____ Dataset excerpts
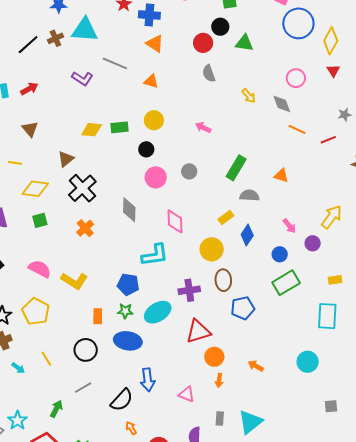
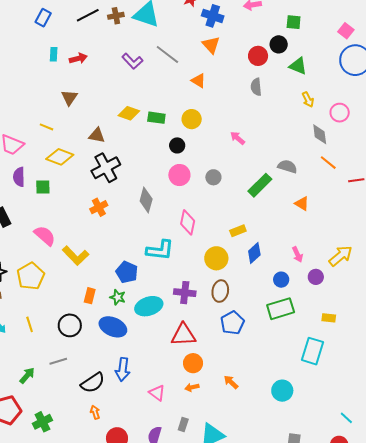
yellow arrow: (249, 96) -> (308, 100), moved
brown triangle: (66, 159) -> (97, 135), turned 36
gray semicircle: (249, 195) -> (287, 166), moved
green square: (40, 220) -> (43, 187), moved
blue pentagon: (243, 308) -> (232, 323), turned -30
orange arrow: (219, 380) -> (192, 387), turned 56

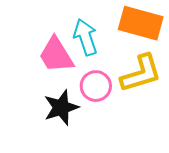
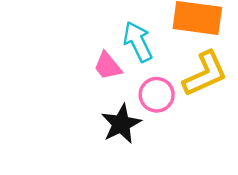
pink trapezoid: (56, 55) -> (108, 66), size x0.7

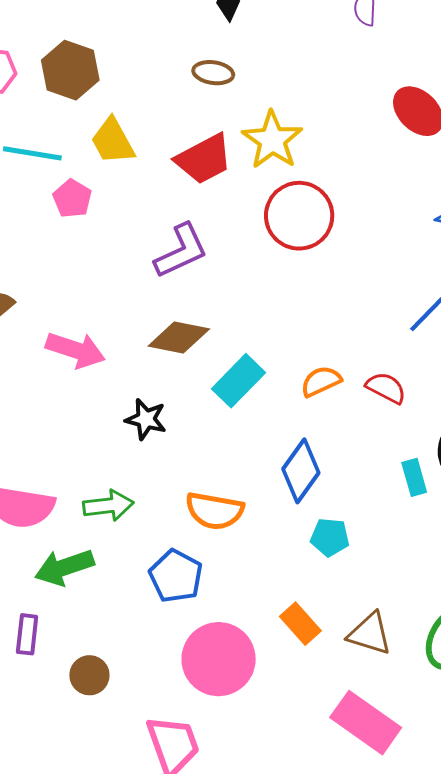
________
**Requirement**
If the listing above includes images, copy every line of it exactly except those images.

**Task answer**
yellow arrow: (249, 96) -> (308, 100), moved
brown triangle: (66, 159) -> (97, 135), turned 36
gray semicircle: (249, 195) -> (287, 166), moved
green square: (40, 220) -> (43, 187), moved
blue pentagon: (243, 308) -> (232, 323), turned -30
orange arrow: (219, 380) -> (192, 387), turned 56

pink trapezoid: (56, 55) -> (108, 66), size x0.7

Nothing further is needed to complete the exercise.